[Required work] Please retype every record below exactly, leaving the pictures out.

(Entries taken from a collection)
* * *

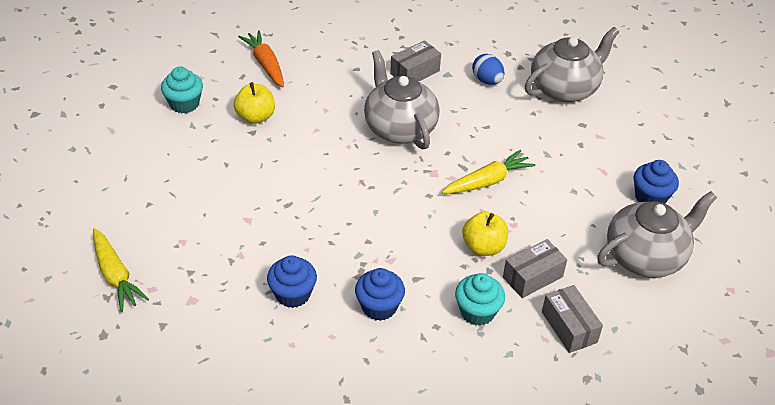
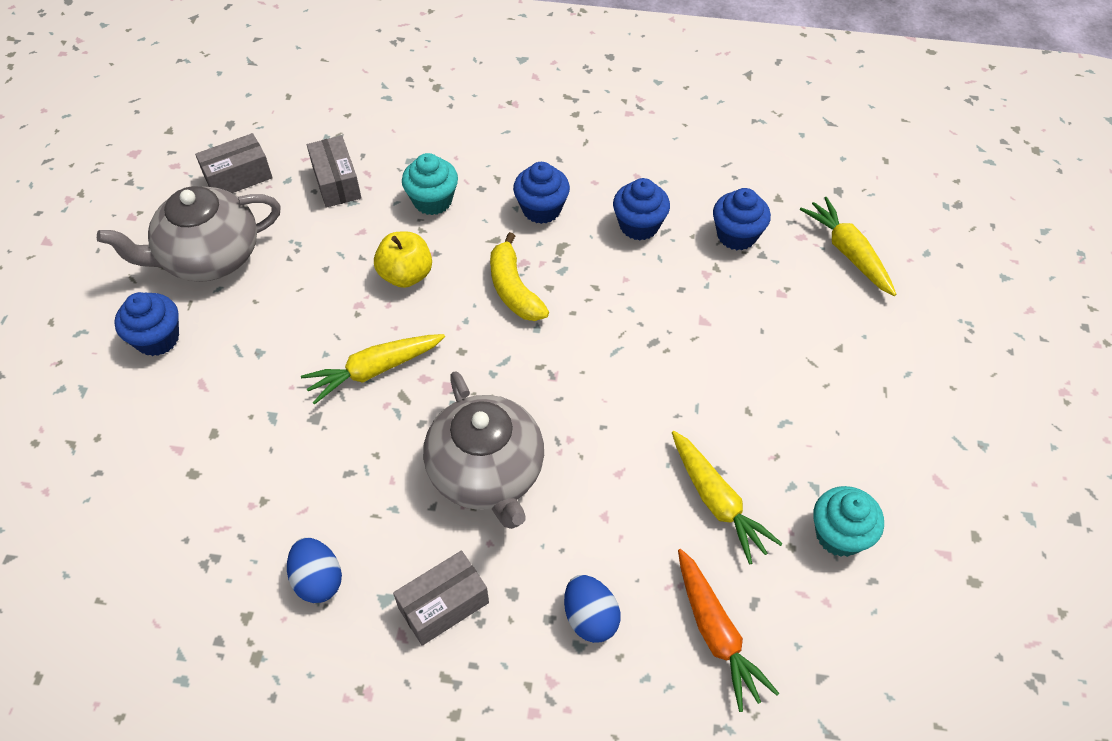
camera: 175 degrees left, 10 degrees up
yellow apple [234,82,275,124] -> yellow carrot [672,431,783,564]
grey box [503,239,567,298] -> grey box moved to [195,133,273,193]
grey teapot [525,27,619,102] -> none
none -> yellow banana [490,232,549,321]
none -> blue egg [564,575,621,643]
none -> blue cupcake [713,188,771,250]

* * *

[Written response]
camera: 175 degrees left, 10 degrees up
yellow apple [234,82,275,124] -> yellow carrot [672,431,783,564]
grey box [503,239,567,298] -> grey box moved to [195,133,273,193]
grey teapot [525,27,619,102] -> none
none -> yellow banana [490,232,549,321]
none -> blue egg [564,575,621,643]
none -> blue cupcake [713,188,771,250]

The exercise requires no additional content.